> RECORDS SUPPLIED:
━━━━━━━━━━━━━━━━━━━━

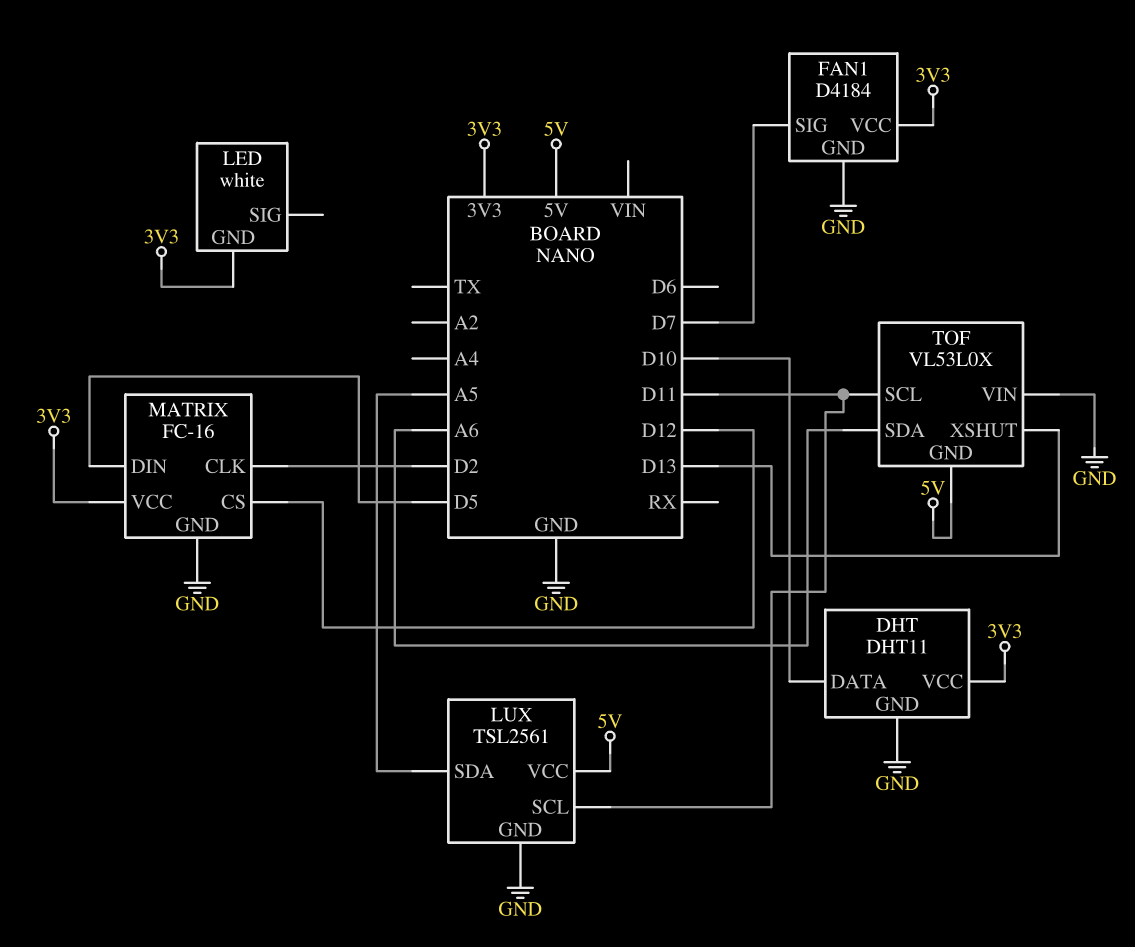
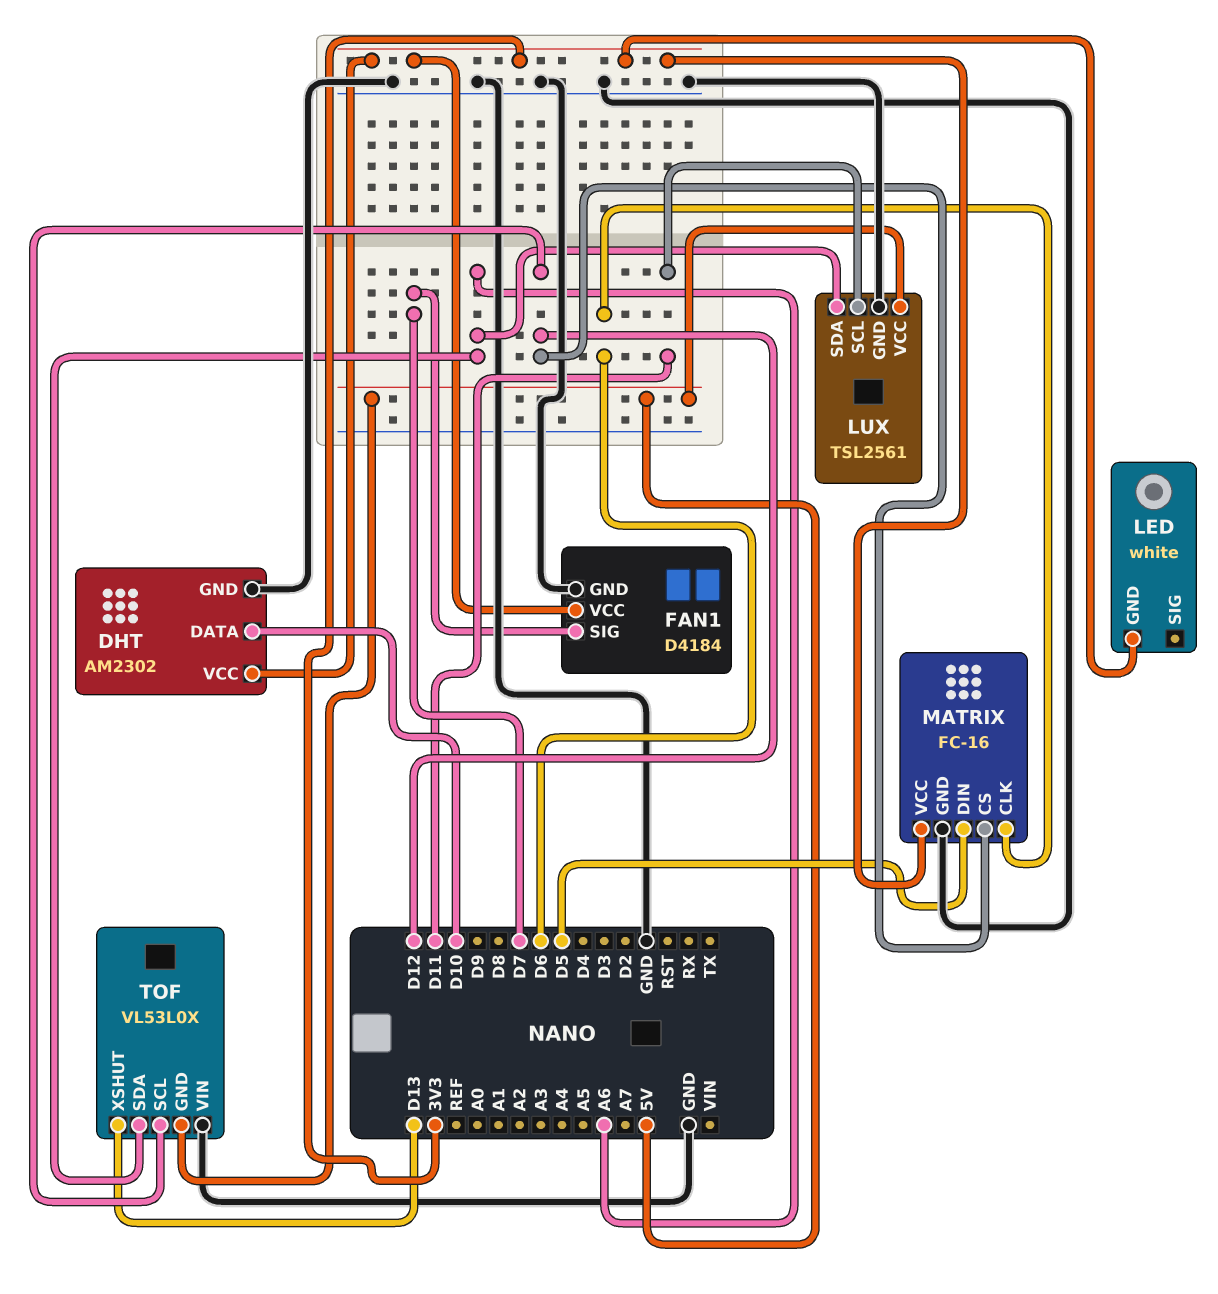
DHT: DHT11 -> AM2302
LUX pin SDA: A5 -> A6
MATRIX pin CLK: D2 -> D6
TOF pin SCL: D11 -> D12

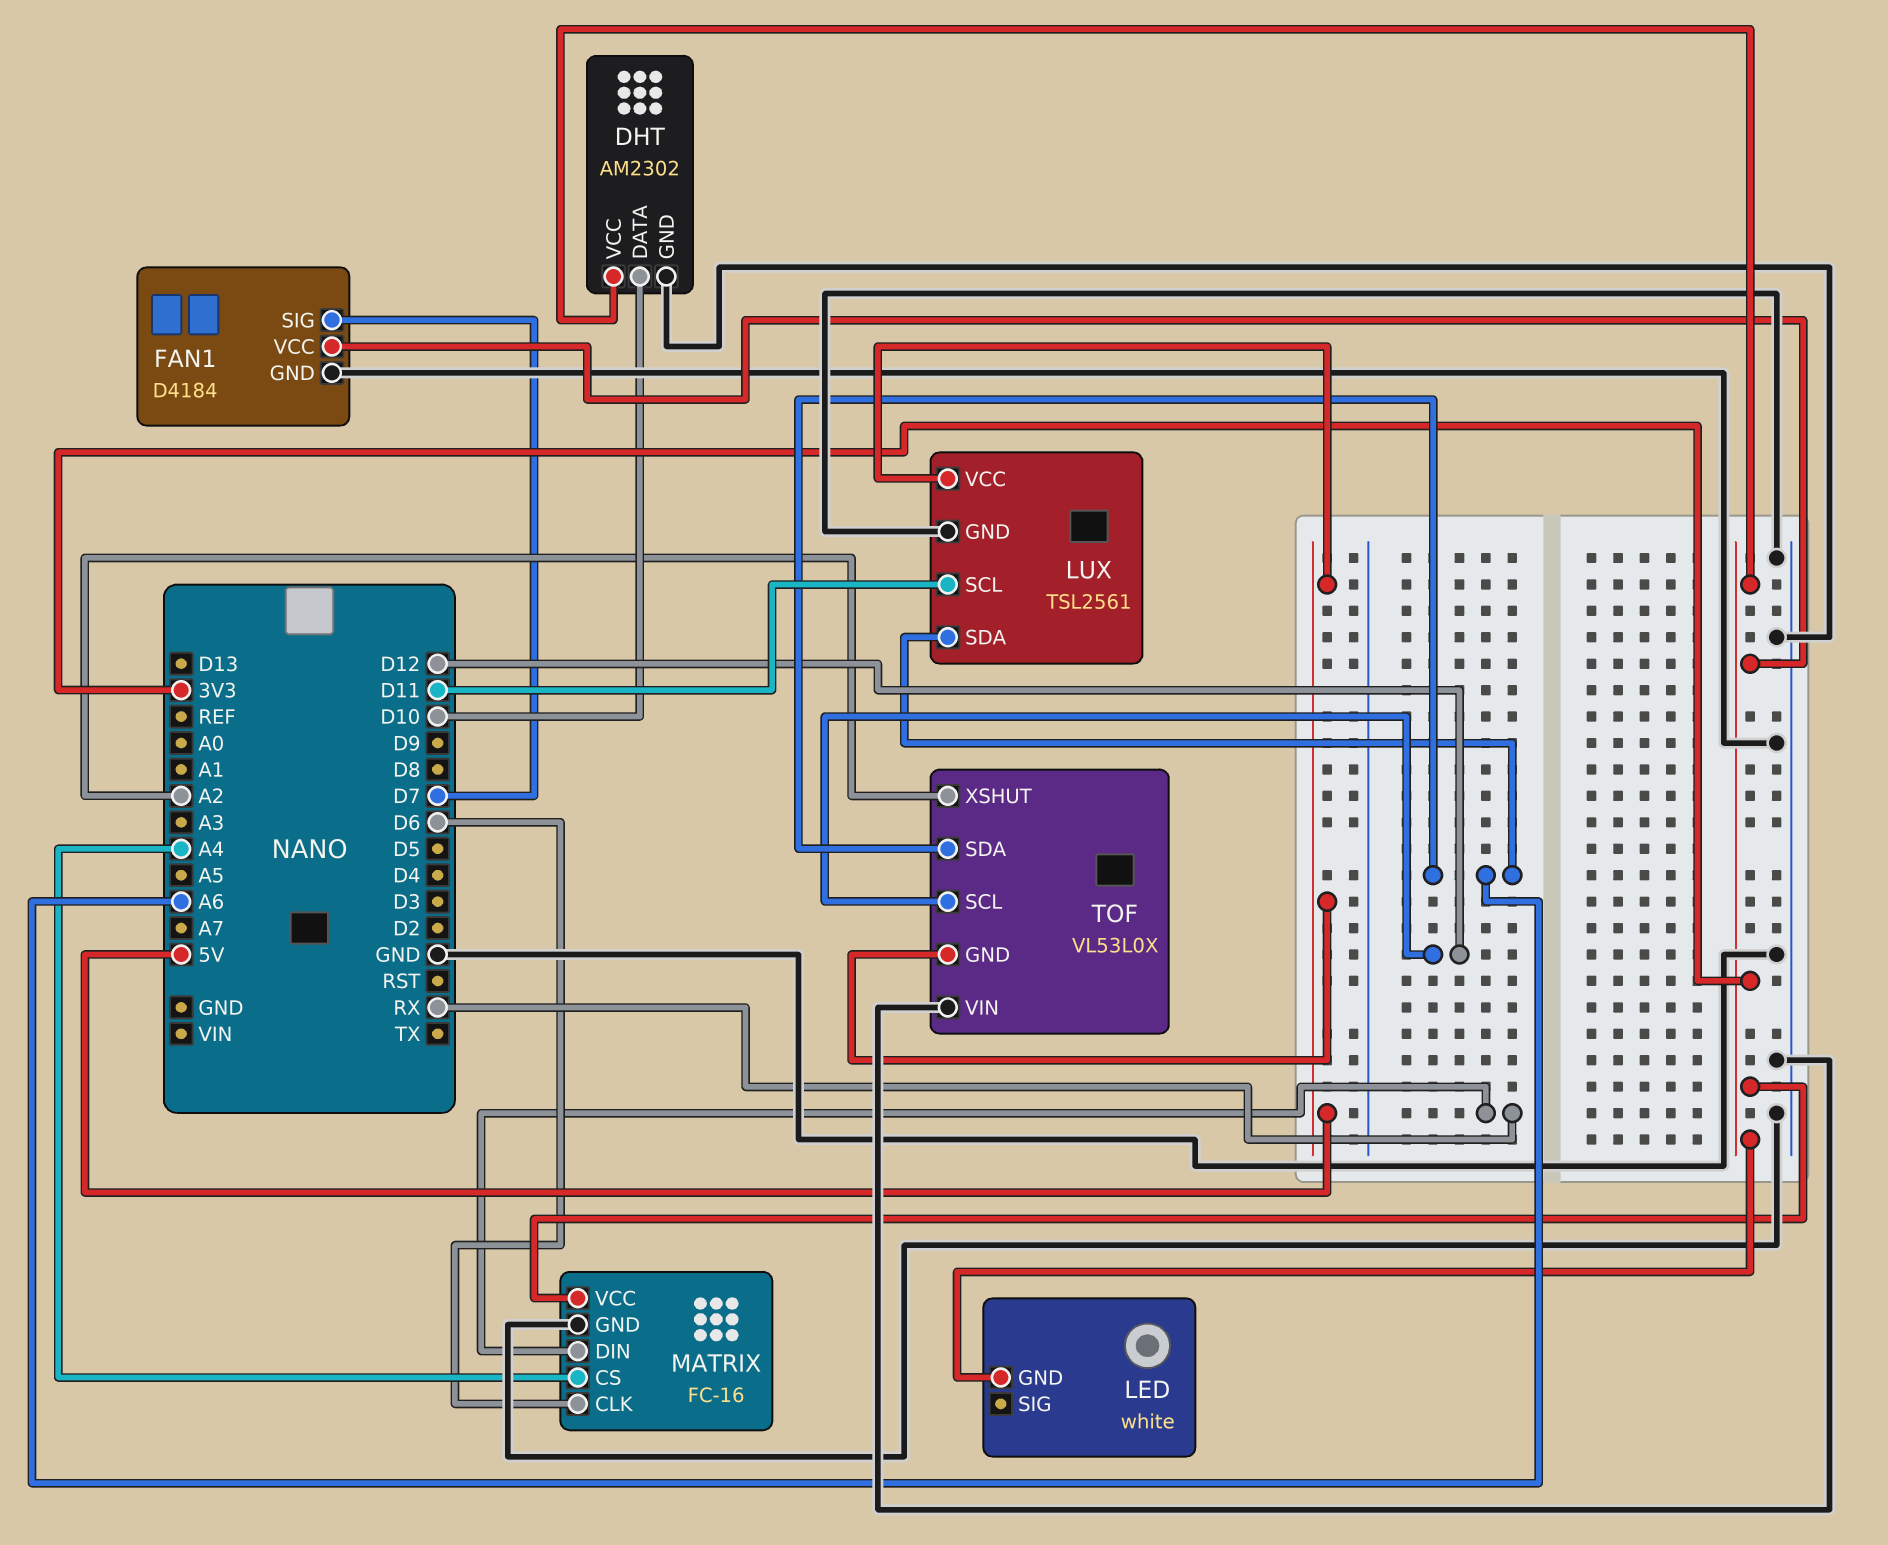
MATRIX pin CS: D12 -> A4
MATRIX pin DIN: D5 -> RX
TOF pin XSHUT: D13 -> A2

━━━━━━━━━━━━━━━━━━━━

Scan the records for the word "MATRIX" and copy every line where it is found.

> RESPONSE TO THIS TASK:
MATRIX pin CLK: D2 -> D6
MATRIX pin CS: D12 -> A4
MATRIX pin DIN: D5 -> RX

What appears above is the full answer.